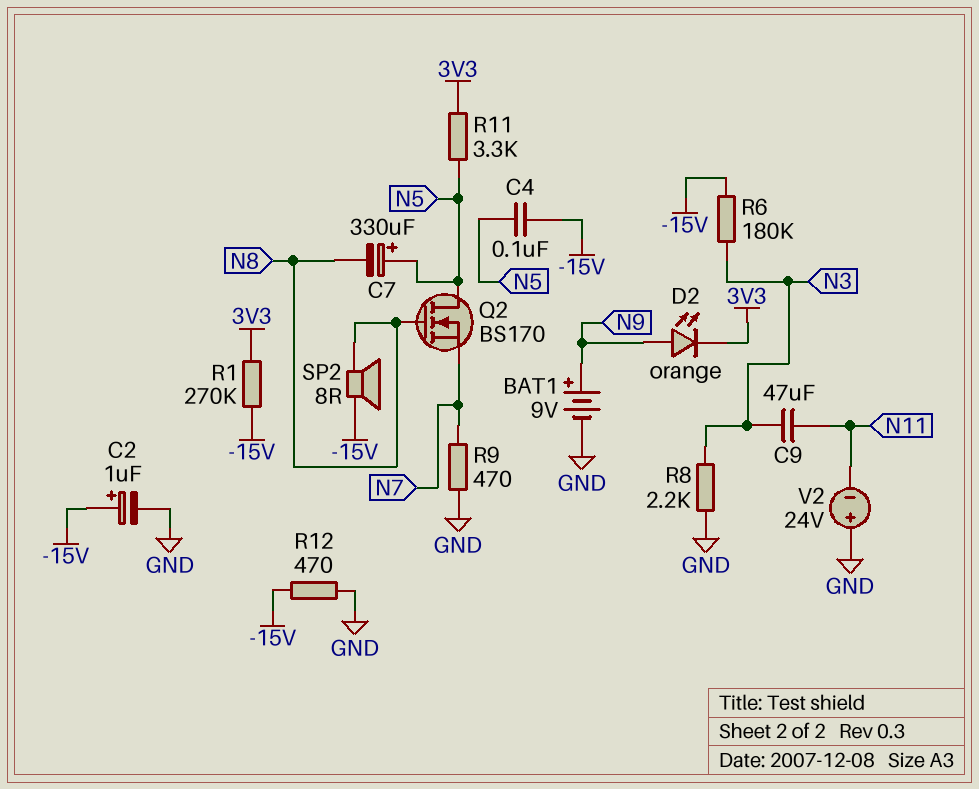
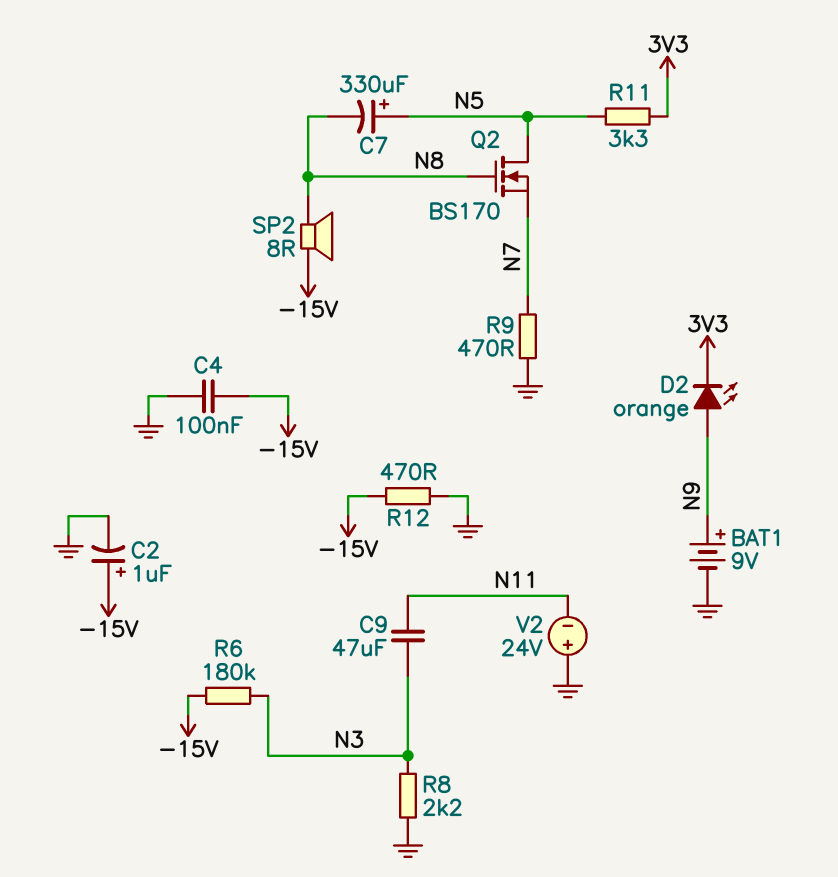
C4: 100nF (-15V, N5) -> 100nF (-15V, GND)
R1: 270k (-15V, 3V3) -> none

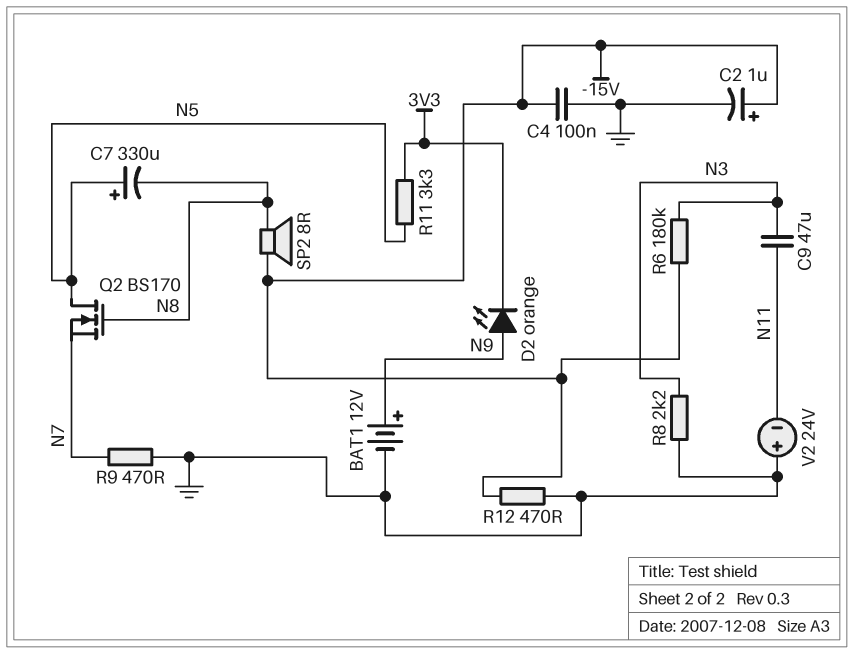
BAT1: 9V (plus N9, minus GND) -> 12V (plus N9, minus GND)

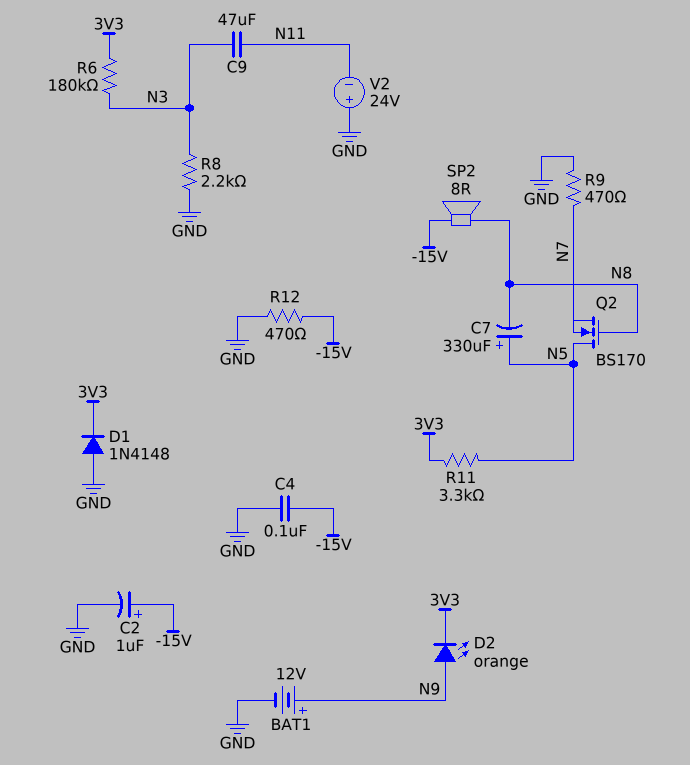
D1: none -> diode 1N4148 (A GND, K 3V3)
R6: 180k (-15V, N3) -> 180k (3V3, N3)

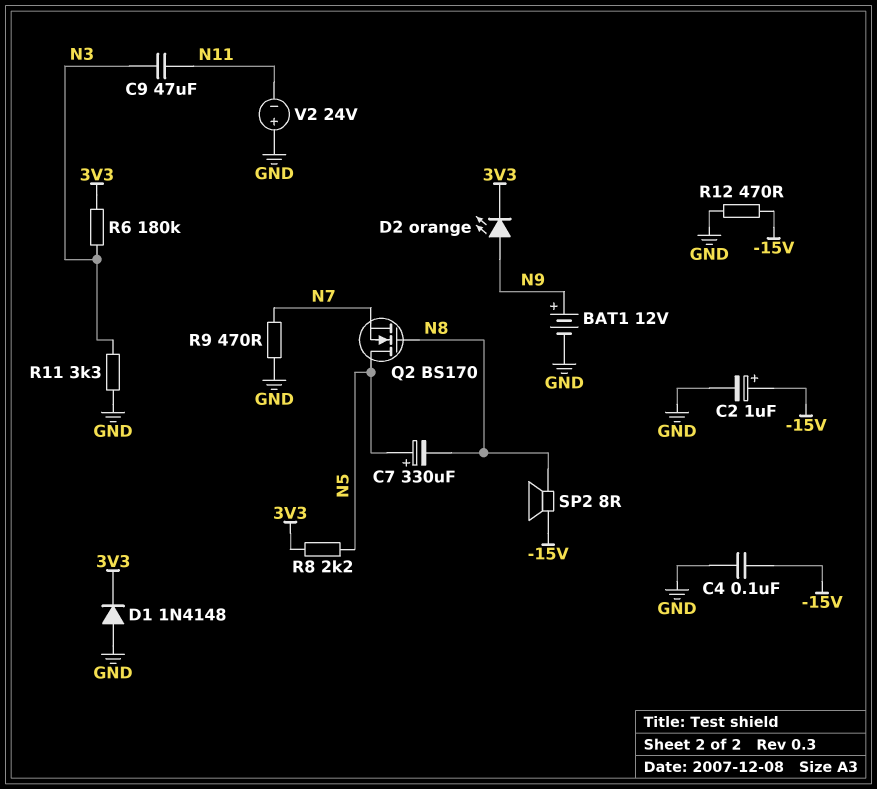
R8: 2.2k (GND, N3) -> 2.2k (3V3, N5)
R11: 3.3k (3V3, N5) -> 3.3k (GND, N3)

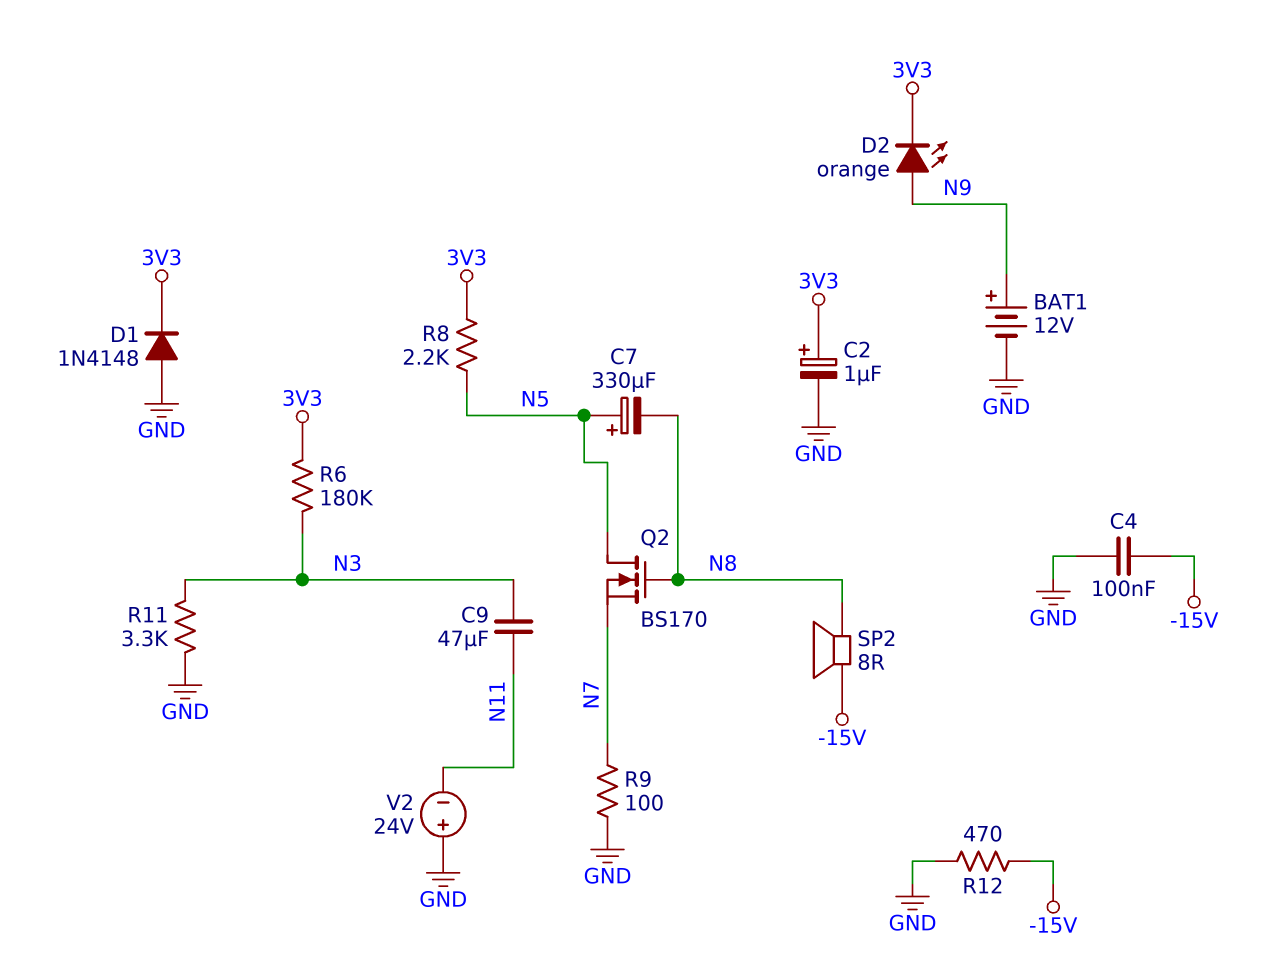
C2: 1uF (plus -15V, minus GND) -> 1uF (plus 3V3, minus GND)
R9: 470 (GND, N7) -> 100 (GND, N7)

• [What is expected] Set the lines down exactly as they stand, from the one containing "D1: none -> diode 1N4148 (A GND, K 3V3)" through the end of the listing, omitting every picture.

• [Response below]
D1: none -> diode 1N4148 (A GND, K 3V3)
R6: 180k (-15V, N3) -> 180k (3V3, N3)

R8: 2.2k (GND, N3) -> 2.2k (3V3, N5)
R11: 3.3k (3V3, N5) -> 3.3k (GND, N3)

C2: 1uF (plus -15V, minus GND) -> 1uF (plus 3V3, minus GND)
R9: 470 (GND, N7) -> 100 (GND, N7)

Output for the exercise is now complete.